'''
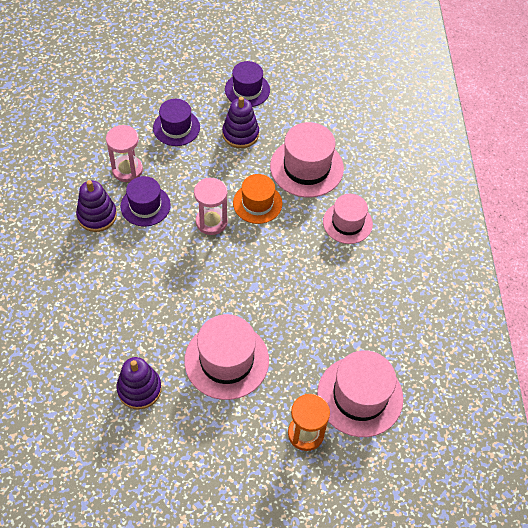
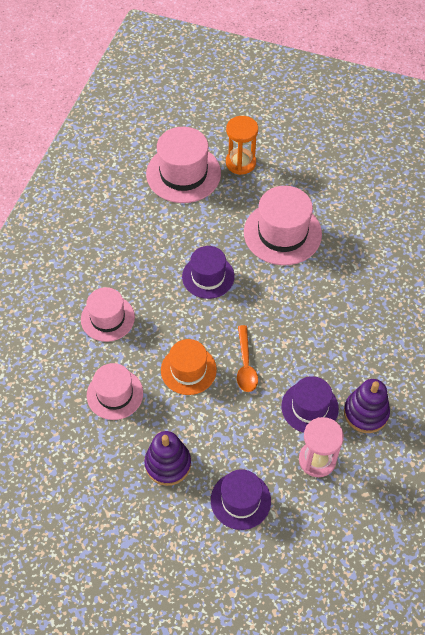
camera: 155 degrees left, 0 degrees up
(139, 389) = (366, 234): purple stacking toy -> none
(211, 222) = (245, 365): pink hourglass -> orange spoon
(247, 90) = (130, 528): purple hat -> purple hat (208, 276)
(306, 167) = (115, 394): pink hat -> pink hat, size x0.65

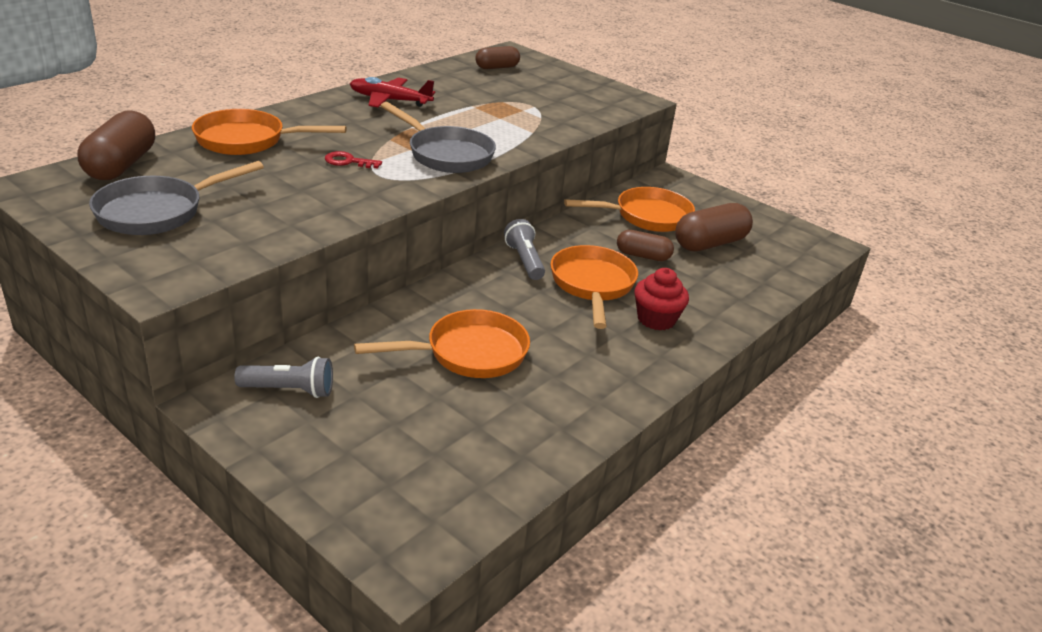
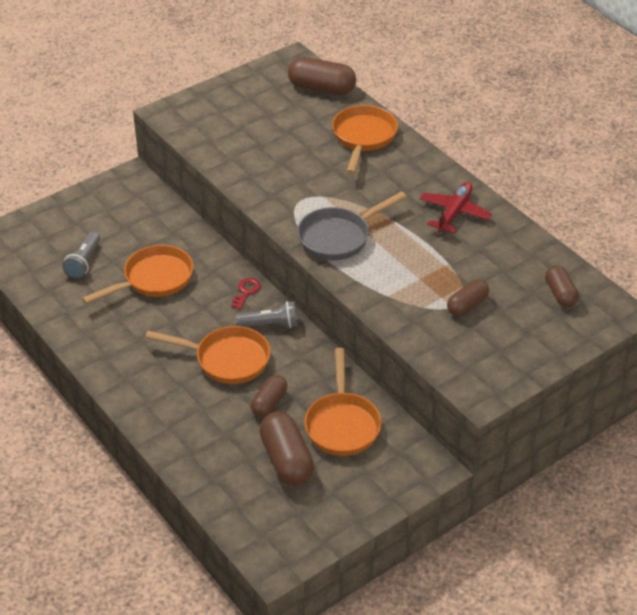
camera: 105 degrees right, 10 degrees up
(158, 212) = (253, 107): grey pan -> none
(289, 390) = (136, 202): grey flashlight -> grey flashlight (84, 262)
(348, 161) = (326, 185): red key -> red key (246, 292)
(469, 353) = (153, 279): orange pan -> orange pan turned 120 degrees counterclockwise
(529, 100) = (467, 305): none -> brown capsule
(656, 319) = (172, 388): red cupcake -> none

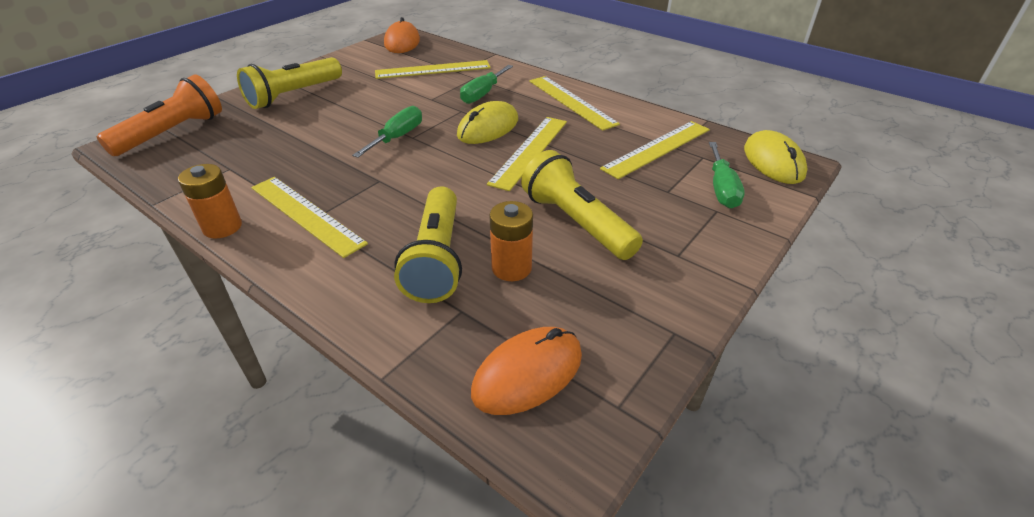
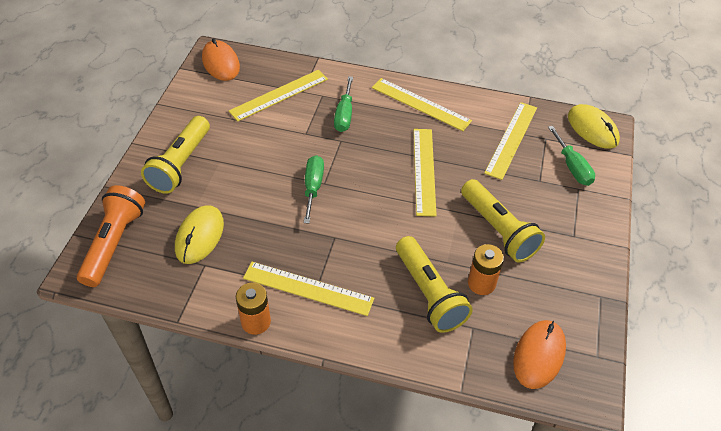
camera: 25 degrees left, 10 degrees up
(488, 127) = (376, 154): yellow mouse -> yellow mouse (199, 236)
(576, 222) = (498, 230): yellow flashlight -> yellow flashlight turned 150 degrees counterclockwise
'''
• Task brief: Every line above must appear in the answer unchanged, and no picture may appear in it.

• Exercise result:
camera: 155 degrees left, 0 degrees up
(139, 389) = (366, 234): purple stacking toy -> none
(211, 222) = (245, 365): pink hourglass -> orange spoon
(247, 90) = (130, 528): purple hat -> purple hat (208, 276)
(306, 167) = (115, 394): pink hat -> pink hat, size x0.65

camera: 105 degrees right, 10 degrees up
(158, 212) = (253, 107): grey pan -> none
(289, 390) = (136, 202): grey flashlight -> grey flashlight (84, 262)
(348, 161) = (326, 185): red key -> red key (246, 292)
(469, 353) = (153, 279): orange pan -> orange pan turned 120 degrees counterclockwise
(529, 100) = (467, 305): none -> brown capsule
(656, 319) = (172, 388): red cupcake -> none

camera: 25 degrees left, 10 degrees up
(488, 127) = (376, 154): yellow mouse -> yellow mouse (199, 236)
(576, 222) = (498, 230): yellow flashlight -> yellow flashlight turned 150 degrees counterclockwise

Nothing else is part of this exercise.